* **Exercise instructions**
A faithful, picture-free copy of the listing below is required.

* **Recorded data**
╔══
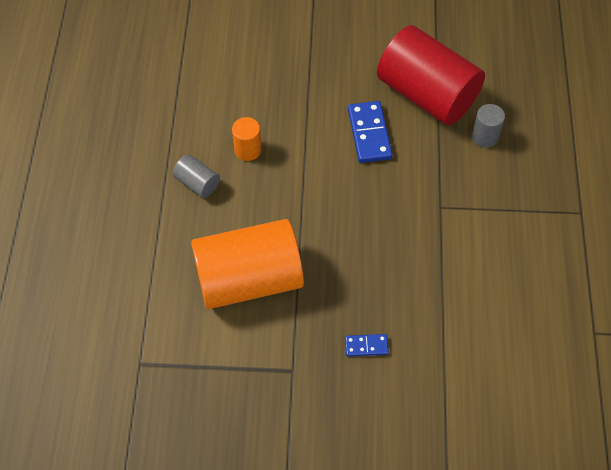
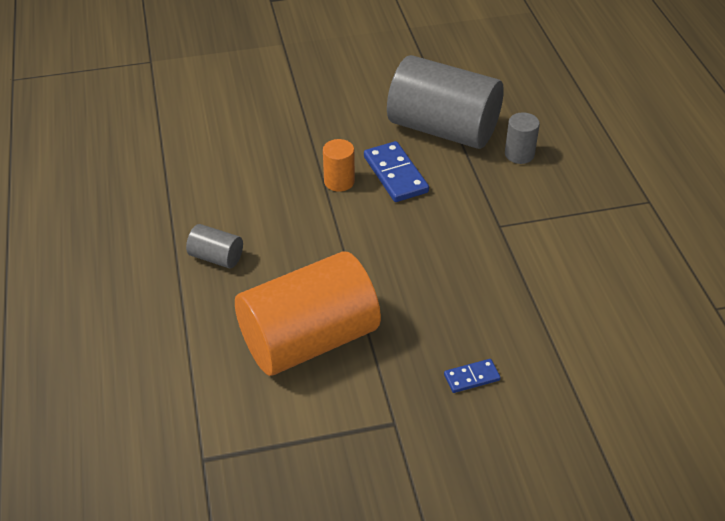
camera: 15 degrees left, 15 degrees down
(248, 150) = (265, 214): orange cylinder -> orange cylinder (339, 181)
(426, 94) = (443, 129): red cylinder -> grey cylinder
╚══
* **Task result**
camera: 15 degrees left, 15 degrees down
(248, 150) = (265, 214): orange cylinder -> orange cylinder (339, 181)
(426, 94) = (443, 129): red cylinder -> grey cylinder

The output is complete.